STORED DATA.
○ ○ ○

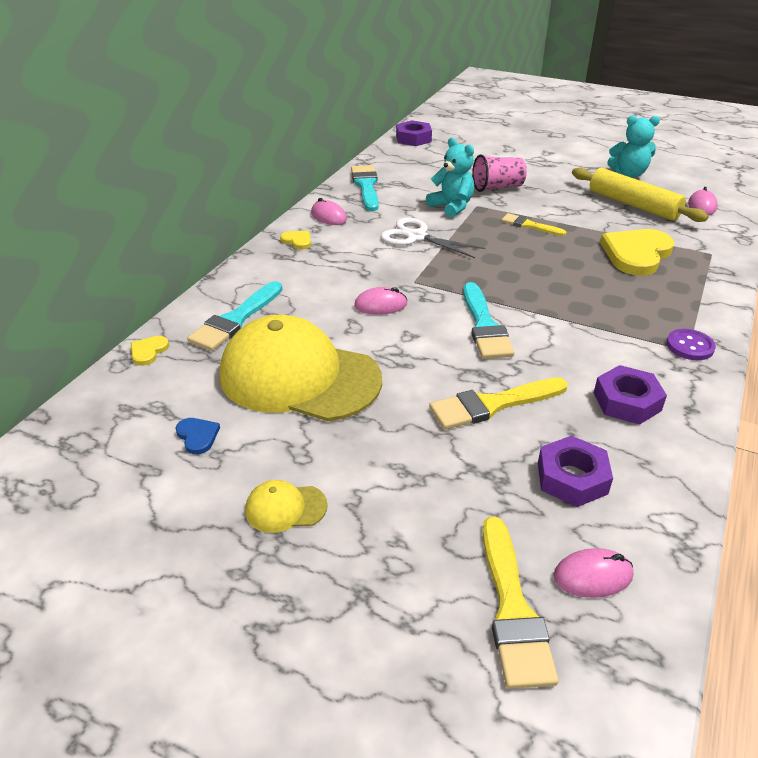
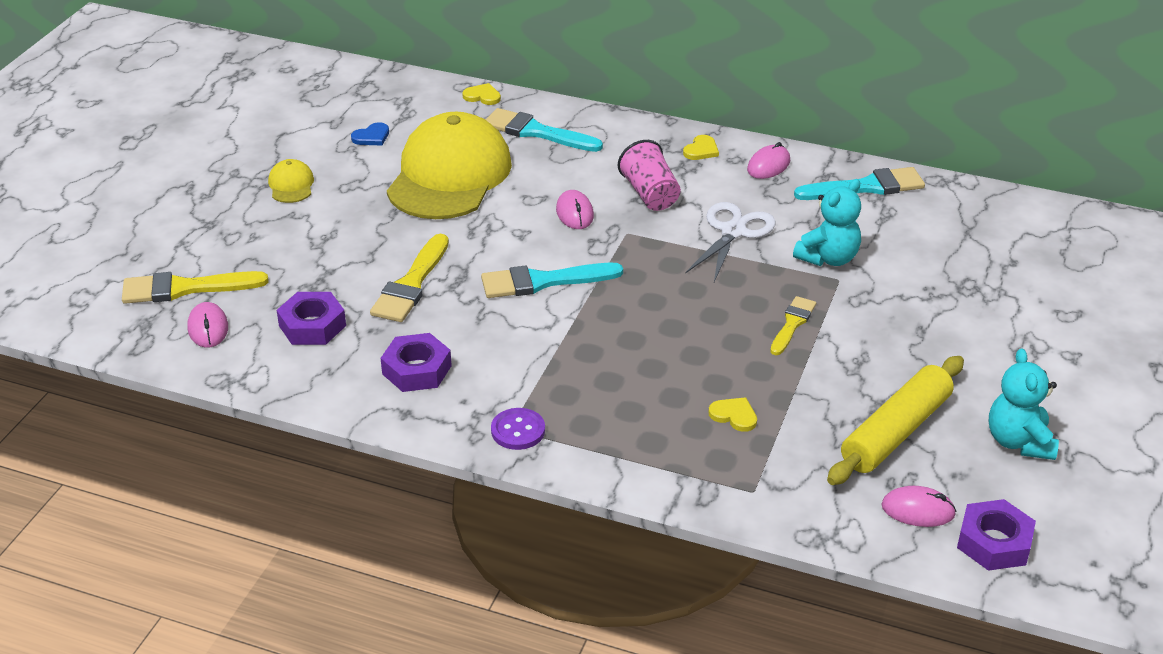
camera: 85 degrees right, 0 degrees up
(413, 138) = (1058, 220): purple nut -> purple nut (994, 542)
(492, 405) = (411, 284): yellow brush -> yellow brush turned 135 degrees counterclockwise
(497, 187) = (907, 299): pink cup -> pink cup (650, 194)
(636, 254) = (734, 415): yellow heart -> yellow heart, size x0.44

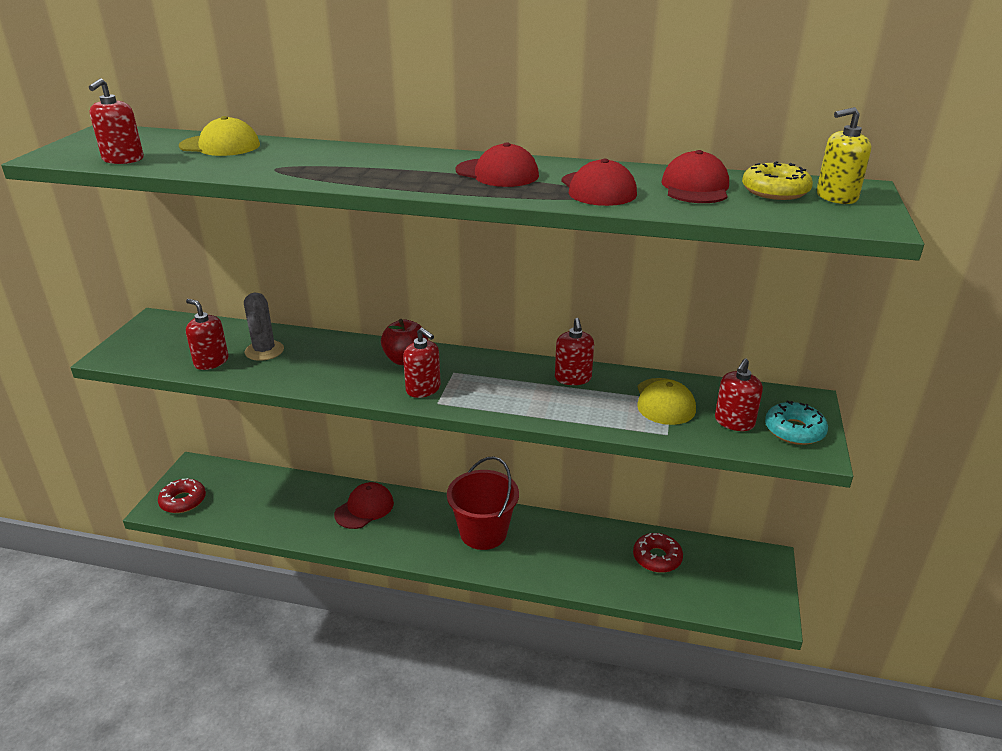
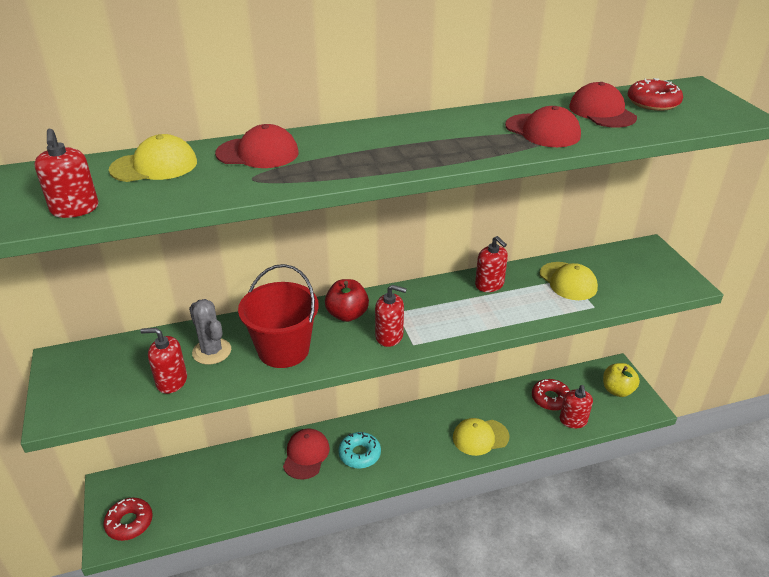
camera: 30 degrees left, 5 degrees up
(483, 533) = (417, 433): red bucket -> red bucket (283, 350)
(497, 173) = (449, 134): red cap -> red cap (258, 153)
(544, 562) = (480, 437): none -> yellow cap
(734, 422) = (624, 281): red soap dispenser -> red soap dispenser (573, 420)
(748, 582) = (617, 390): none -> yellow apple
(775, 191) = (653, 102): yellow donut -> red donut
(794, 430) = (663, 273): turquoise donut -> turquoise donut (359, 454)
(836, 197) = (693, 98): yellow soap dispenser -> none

○ ○ ○

WHAT IS NEEDED. Give again, exactly, every line from the one holding "(775, 191) = (653, 102): yellow" to the last line of the data.

FINAL ANSWER.
(775, 191) = (653, 102): yellow donut -> red donut
(794, 430) = (663, 273): turquoise donut -> turquoise donut (359, 454)
(836, 197) = (693, 98): yellow soap dispenser -> none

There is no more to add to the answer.